Start of Data supplied
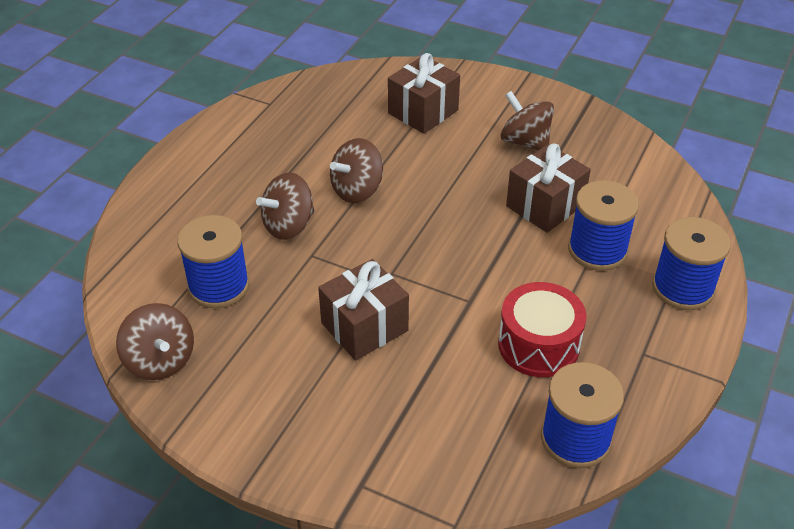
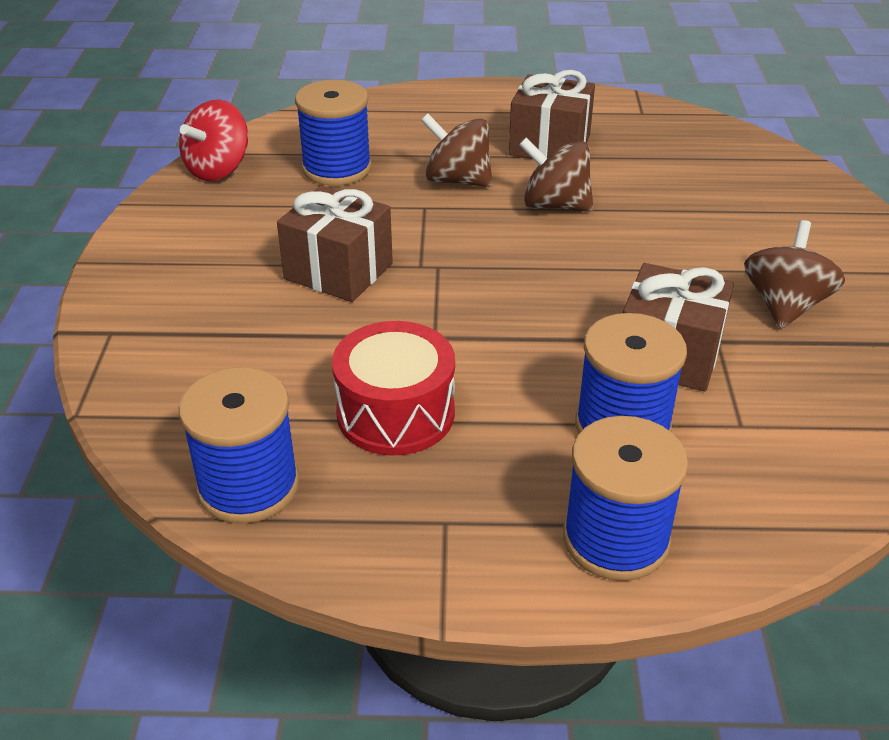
camera: 65 degrees right, 5 degrees down
(160, 361) = (218, 169): brown spinning top -> red spinning top
(423, 112) = (748, 210): brown gift -> brown gift (549, 145)

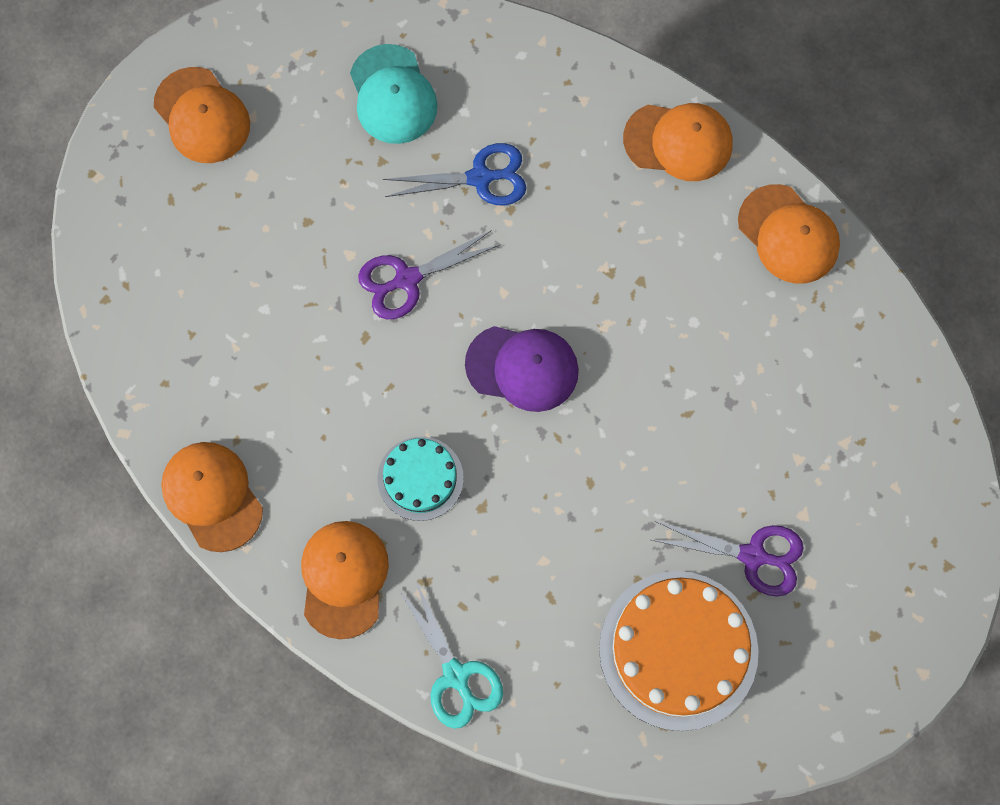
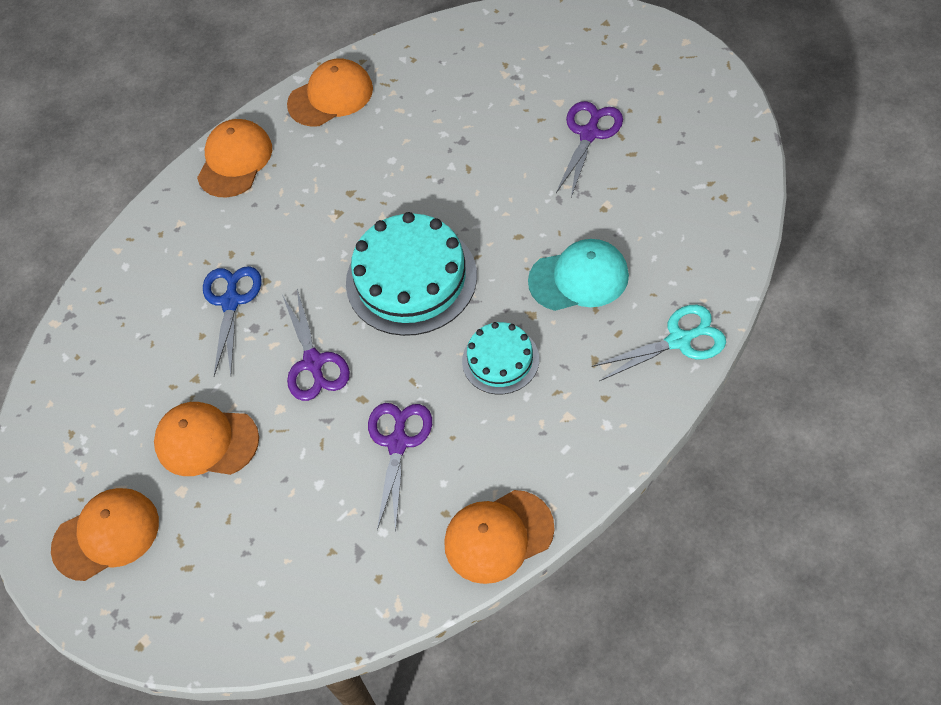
camera: 75 degrees left, 15 degrees down
(314, 382) = (398, 443): none -> purple scissors
(344, 579) = (587, 425): orange cap -> orange cap (206, 441)
(393, 95) = (133, 367): turquoise cap -> turquoise cap (579, 278)
(522, 368) = (411, 279): purple cap -> turquoise cake
(678, 650) = (662, 185): orange cake -> none

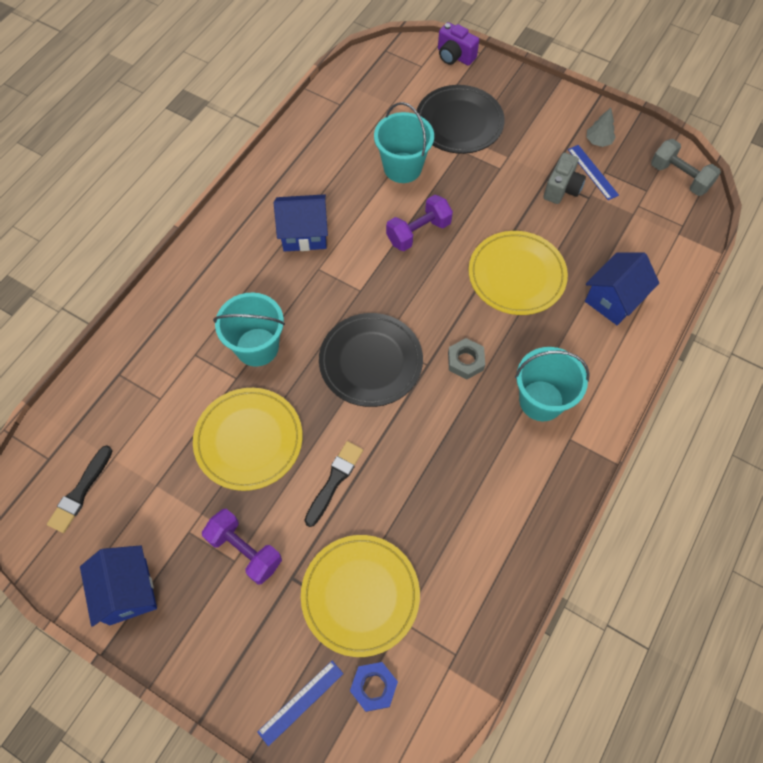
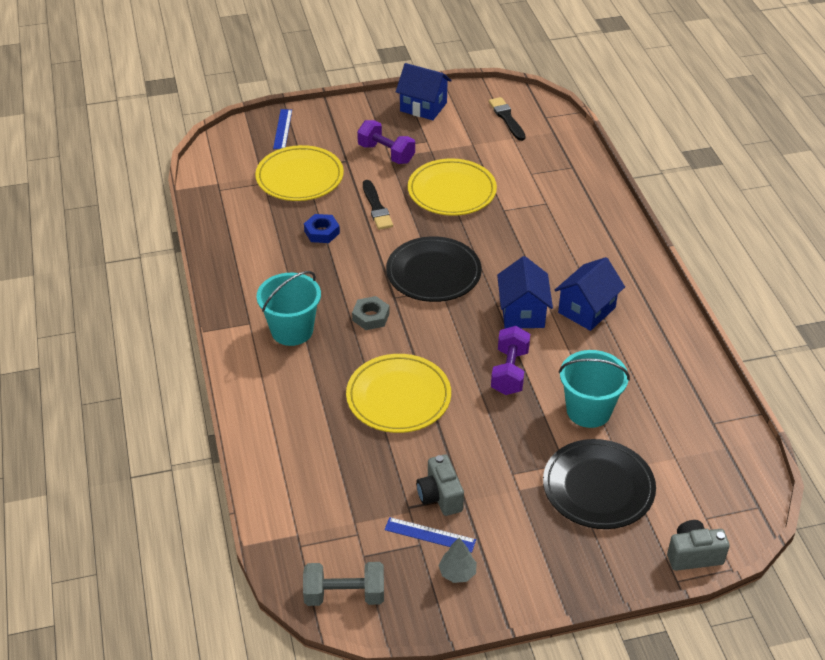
camera: 135 degrees right, 20 degrees down
(245, 550) = (386, 154): purple dumbbell -> purple dumbbell turned 45 degrees clockwise
(257, 347) = (515, 231): turquoise bucket -> none
(374, 687) = (251, 154): blue nut -> blue nut (322, 232)
(454, 56) = (693, 555): purple camera -> grey camera
(613, 299) = (303, 435): blue house -> blue house (522, 313)

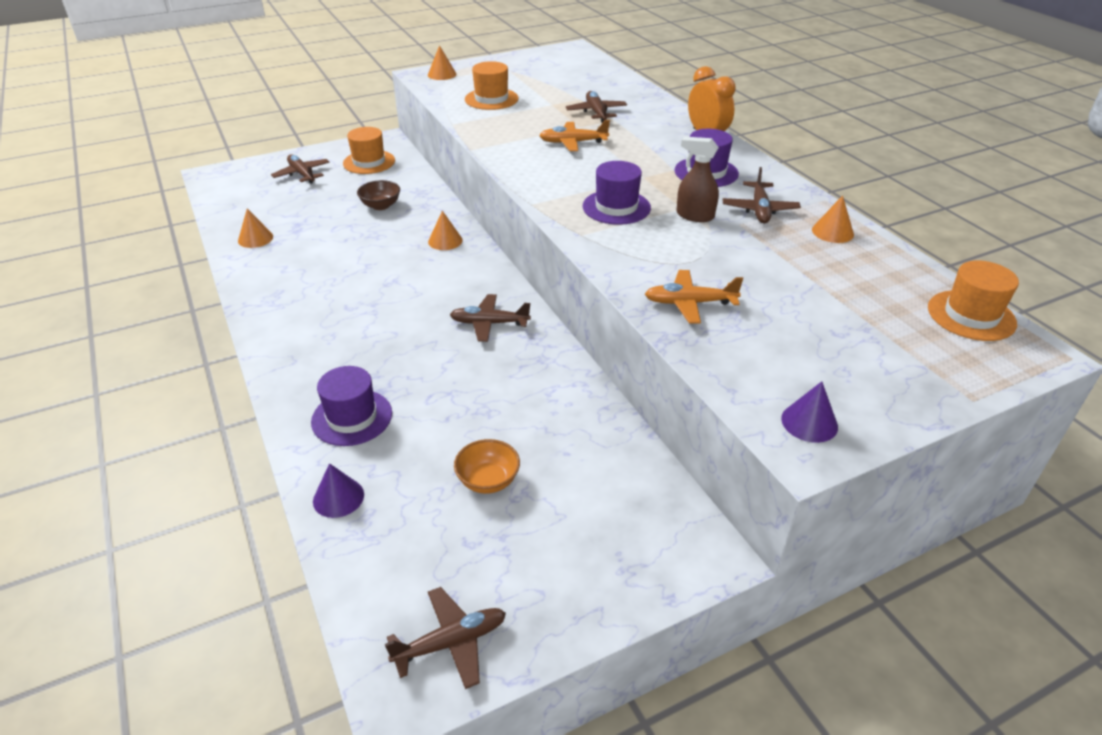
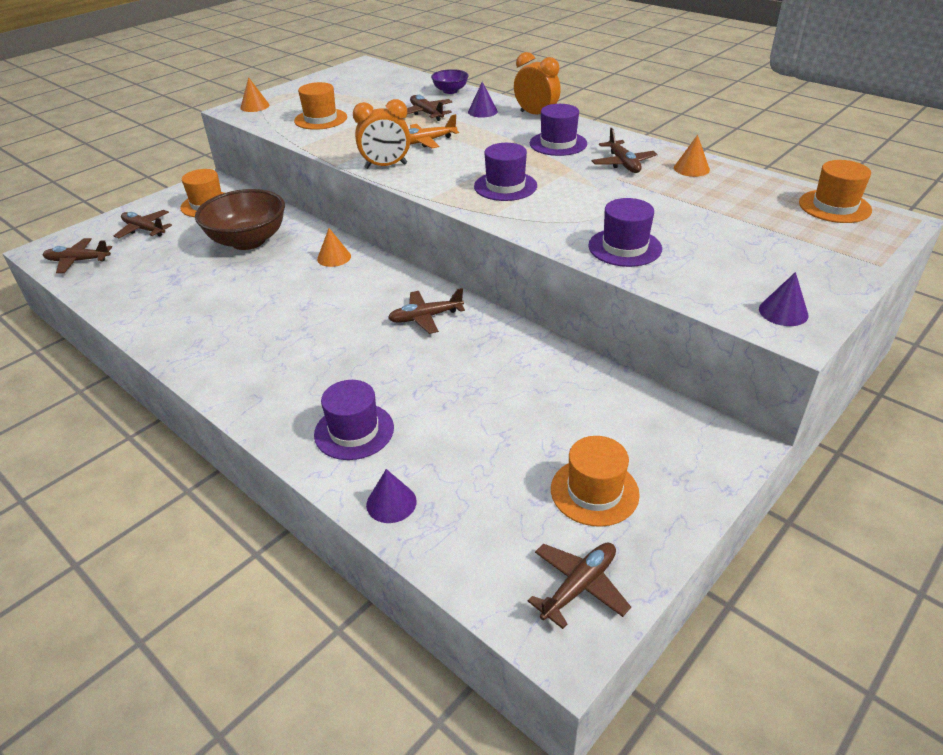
camera: 20 degrees left, 0 degrees up
(232, 191) = (78, 261): none -> brown plane
(255, 238) = (137, 299): orange cone -> none
(381, 206) = (248, 241): brown bowl -> brown bowl, size x2.01
(488, 481) = (517, 446): orange bowl -> none
(516, 160) = (386, 166): none -> orange clock
(531, 552) = (594, 491): none -> orange hat
(638, 92) = (450, 91): none -> purple bowl
(654, 121) = (482, 111): none -> purple cone
(689, 303) = (624, 247): orange plane -> purple hat
(694, 215) = (575, 179): brown spray bottle -> none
End of Data supplied
■ **Your assignment**: Using the entries above, reproduce word for word only the lines from the one that contains "camera: 135 degrees right, 20 degrees down" to the one that contains "(255, 238) = (137, 299): orange cone -> none", both ends included, and drop every picture.

■ **Response below**:
camera: 135 degrees right, 20 degrees down
(245, 550) = (386, 154): purple dumbbell -> purple dumbbell turned 45 degrees clockwise
(257, 347) = (515, 231): turquoise bucket -> none
(374, 687) = (251, 154): blue nut -> blue nut (322, 232)
(454, 56) = (693, 555): purple camera -> grey camera
(613, 299) = (303, 435): blue house -> blue house (522, 313)

camera: 20 degrees left, 0 degrees up
(232, 191) = (78, 261): none -> brown plane
(255, 238) = (137, 299): orange cone -> none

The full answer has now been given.